ACTION ITEM: Find "The peaked cap in rosy" and "The cottage in ebony at [735,414]" in the records below. Copy the lines holding them and every line between, exactly, and no others.

DATASET:
********************
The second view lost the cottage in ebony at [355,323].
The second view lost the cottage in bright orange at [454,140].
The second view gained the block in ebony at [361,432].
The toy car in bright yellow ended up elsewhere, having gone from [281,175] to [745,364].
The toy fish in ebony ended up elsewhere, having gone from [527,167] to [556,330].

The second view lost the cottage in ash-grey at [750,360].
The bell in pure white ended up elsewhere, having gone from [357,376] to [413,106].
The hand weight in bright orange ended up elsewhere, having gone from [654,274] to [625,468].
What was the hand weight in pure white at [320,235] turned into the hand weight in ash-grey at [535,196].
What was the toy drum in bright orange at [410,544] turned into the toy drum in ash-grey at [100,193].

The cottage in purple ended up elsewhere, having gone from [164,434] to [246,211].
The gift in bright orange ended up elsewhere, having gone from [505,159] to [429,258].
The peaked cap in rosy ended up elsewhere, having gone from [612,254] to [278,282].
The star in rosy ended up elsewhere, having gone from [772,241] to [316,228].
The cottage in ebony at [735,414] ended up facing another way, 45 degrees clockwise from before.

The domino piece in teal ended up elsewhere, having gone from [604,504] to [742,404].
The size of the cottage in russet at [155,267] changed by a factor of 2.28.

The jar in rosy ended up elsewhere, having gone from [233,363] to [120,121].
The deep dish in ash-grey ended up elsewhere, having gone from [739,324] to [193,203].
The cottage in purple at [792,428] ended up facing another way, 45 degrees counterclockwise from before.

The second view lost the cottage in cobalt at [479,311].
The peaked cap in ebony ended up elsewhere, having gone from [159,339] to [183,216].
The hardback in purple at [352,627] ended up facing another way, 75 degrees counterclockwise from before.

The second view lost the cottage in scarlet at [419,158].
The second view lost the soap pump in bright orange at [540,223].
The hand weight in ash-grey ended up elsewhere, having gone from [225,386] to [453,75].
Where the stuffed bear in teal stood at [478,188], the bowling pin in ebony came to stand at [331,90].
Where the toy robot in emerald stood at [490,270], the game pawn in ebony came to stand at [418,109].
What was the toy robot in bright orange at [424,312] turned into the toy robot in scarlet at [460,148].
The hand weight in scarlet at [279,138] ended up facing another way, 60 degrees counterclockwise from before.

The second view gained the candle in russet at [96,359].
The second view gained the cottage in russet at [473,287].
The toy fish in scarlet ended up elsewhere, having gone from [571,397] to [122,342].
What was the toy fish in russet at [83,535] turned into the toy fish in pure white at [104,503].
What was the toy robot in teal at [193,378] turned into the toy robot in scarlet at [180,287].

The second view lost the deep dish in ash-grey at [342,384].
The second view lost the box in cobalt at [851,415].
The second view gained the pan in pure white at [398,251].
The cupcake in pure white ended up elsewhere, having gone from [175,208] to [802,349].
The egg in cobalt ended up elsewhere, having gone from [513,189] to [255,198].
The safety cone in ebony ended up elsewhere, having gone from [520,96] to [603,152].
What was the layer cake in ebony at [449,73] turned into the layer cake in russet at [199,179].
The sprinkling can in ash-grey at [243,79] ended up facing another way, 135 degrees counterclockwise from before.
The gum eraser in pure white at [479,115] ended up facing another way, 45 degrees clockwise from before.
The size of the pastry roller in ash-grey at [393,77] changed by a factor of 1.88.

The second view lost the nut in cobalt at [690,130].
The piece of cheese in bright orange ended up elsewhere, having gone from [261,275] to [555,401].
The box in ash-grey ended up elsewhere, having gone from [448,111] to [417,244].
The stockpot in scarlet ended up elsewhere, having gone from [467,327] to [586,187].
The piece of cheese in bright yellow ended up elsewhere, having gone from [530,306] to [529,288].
********************
WORKED SOLUTION:
The peaked cap in rosy ended up elsewhere, having gone from [612,254] to [278,282].
The star in rosy ended up elsewhere, having gone from [772,241] to [316,228].
The cottage in ebony at [735,414] ended up facing another way, 45 degrees clockwise from before.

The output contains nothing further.